### TASK OBJECTIVE
Go through the material and tally the lines containing the string "MISO". Give the total alone.

### DATA EXCERPTS
○ ○ ○ ○

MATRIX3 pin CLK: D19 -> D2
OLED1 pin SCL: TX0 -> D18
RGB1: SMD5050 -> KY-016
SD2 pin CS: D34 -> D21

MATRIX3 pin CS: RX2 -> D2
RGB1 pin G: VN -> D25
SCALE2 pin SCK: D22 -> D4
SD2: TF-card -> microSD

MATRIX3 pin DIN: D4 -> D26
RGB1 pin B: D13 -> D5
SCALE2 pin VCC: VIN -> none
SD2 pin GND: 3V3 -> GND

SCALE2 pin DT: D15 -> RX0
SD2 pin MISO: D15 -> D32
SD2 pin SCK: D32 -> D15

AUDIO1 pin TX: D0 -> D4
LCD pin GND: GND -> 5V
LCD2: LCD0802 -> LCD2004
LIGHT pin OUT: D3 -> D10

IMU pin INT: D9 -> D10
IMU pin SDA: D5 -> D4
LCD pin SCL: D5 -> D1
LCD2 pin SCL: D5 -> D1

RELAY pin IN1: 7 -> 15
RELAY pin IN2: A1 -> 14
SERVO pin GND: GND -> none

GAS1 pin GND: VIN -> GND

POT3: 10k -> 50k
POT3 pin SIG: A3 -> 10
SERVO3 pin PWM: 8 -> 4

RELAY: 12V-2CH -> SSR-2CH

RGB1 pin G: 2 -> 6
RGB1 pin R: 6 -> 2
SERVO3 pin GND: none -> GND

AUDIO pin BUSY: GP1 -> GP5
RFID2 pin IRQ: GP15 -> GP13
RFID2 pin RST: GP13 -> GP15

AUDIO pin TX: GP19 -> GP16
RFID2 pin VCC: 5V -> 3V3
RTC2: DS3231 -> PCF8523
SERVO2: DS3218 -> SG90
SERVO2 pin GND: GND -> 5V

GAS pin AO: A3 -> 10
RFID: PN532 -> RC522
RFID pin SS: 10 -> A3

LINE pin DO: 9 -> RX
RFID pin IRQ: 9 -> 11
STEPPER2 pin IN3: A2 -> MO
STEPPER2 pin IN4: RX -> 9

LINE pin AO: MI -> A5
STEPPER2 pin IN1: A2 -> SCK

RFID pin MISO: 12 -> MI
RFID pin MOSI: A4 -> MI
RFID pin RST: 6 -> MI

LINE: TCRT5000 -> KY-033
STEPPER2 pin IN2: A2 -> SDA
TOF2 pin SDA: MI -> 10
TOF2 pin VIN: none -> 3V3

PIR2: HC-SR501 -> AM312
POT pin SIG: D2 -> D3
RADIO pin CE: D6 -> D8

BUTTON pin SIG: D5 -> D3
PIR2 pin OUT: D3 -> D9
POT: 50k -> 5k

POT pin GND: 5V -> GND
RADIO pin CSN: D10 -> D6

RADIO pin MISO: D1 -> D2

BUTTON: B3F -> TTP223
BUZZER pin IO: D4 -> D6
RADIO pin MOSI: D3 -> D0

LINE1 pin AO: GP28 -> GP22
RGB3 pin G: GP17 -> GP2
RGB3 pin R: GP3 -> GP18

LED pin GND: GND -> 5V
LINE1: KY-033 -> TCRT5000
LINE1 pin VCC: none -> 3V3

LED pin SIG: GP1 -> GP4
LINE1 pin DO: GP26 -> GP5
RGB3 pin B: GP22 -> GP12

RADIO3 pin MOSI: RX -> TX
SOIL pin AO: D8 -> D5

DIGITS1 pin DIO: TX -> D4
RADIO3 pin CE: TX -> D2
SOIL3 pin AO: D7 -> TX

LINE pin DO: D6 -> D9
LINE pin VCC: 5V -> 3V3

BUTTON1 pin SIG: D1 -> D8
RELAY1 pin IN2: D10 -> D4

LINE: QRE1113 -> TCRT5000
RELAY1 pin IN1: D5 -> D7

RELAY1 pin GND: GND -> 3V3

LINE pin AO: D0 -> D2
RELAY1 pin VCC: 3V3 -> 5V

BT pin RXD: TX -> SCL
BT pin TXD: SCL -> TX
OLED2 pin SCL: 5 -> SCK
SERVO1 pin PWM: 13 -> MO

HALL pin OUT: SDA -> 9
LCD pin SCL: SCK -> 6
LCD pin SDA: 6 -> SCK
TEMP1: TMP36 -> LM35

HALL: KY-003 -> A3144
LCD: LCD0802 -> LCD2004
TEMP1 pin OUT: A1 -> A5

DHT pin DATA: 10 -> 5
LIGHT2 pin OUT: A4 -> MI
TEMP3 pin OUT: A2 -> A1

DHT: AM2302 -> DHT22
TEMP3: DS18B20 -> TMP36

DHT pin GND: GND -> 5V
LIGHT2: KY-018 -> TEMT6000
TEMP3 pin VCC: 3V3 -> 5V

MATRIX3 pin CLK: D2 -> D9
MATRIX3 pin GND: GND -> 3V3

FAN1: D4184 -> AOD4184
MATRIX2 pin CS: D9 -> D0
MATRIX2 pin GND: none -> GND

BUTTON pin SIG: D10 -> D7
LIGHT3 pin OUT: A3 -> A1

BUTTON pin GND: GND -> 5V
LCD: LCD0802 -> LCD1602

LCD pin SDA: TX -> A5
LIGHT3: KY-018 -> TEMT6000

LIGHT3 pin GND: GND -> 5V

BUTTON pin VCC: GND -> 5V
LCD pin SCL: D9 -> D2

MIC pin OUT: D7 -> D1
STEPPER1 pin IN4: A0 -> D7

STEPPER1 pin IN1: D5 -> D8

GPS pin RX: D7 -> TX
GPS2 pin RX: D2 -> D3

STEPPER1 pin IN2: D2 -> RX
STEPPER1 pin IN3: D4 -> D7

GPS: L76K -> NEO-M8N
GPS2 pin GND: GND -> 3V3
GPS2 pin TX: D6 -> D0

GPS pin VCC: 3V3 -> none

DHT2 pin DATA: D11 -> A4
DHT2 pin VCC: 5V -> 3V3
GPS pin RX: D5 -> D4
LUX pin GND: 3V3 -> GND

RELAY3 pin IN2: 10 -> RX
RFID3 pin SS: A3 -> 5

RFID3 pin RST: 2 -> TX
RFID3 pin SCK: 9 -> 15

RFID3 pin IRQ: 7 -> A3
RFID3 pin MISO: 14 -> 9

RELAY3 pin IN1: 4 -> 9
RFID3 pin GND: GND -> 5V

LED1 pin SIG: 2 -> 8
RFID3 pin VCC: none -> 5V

○ ○ ○ ○

### ANSWER BOX
4